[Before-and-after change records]
*** Block opens ***
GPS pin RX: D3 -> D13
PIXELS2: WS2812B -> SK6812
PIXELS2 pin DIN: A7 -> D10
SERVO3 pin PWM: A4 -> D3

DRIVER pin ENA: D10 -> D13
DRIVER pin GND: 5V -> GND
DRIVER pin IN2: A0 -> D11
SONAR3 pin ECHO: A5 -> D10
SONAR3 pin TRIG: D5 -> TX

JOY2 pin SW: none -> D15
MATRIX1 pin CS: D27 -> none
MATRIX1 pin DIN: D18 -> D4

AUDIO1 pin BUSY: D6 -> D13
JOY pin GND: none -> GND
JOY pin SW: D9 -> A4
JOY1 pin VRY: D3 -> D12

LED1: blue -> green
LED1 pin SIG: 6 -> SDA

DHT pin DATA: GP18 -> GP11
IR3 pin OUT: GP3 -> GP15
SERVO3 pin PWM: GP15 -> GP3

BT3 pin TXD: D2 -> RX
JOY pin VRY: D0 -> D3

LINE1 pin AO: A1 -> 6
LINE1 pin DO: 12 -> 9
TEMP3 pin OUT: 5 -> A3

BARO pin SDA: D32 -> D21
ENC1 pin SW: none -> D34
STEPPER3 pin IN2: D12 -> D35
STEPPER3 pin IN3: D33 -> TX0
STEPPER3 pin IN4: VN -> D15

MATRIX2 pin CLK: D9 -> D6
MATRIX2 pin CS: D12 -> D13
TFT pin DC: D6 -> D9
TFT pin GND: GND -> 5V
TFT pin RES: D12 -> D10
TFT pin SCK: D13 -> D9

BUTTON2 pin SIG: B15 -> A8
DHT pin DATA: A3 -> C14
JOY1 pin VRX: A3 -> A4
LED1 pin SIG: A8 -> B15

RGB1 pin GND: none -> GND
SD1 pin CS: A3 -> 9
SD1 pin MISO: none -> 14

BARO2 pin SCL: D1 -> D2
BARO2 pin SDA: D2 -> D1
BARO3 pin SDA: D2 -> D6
*** Block closes ***
[Task instructions]
Exactly the lines from the one containing "AUDIO1 pin BUSY: D6 -> D13" to the last line of the entries above must be duplicated, with both of those lines included and nothing more.

[Exercise result]
AUDIO1 pin BUSY: D6 -> D13
JOY pin GND: none -> GND
JOY pin SW: D9 -> A4
JOY1 pin VRY: D3 -> D12

LED1: blue -> green
LED1 pin SIG: 6 -> SDA

DHT pin DATA: GP18 -> GP11
IR3 pin OUT: GP3 -> GP15
SERVO3 pin PWM: GP15 -> GP3

BT3 pin TXD: D2 -> RX
JOY pin VRY: D0 -> D3

LINE1 pin AO: A1 -> 6
LINE1 pin DO: 12 -> 9
TEMP3 pin OUT: 5 -> A3

BARO pin SDA: D32 -> D21
ENC1 pin SW: none -> D34
STEPPER3 pin IN2: D12 -> D35
STEPPER3 pin IN3: D33 -> TX0
STEPPER3 pin IN4: VN -> D15

MATRIX2 pin CLK: D9 -> D6
MATRIX2 pin CS: D12 -> D13
TFT pin DC: D6 -> D9
TFT pin GND: GND -> 5V
TFT pin RES: D12 -> D10
TFT pin SCK: D13 -> D9

BUTTON2 pin SIG: B15 -> A8
DHT pin DATA: A3 -> C14
JOY1 pin VRX: A3 -> A4
LED1 pin SIG: A8 -> B15

RGB1 pin GND: none -> GND
SD1 pin CS: A3 -> 9
SD1 pin MISO: none -> 14

BARO2 pin SCL: D1 -> D2
BARO2 pin SDA: D2 -> D1
BARO3 pin SDA: D2 -> D6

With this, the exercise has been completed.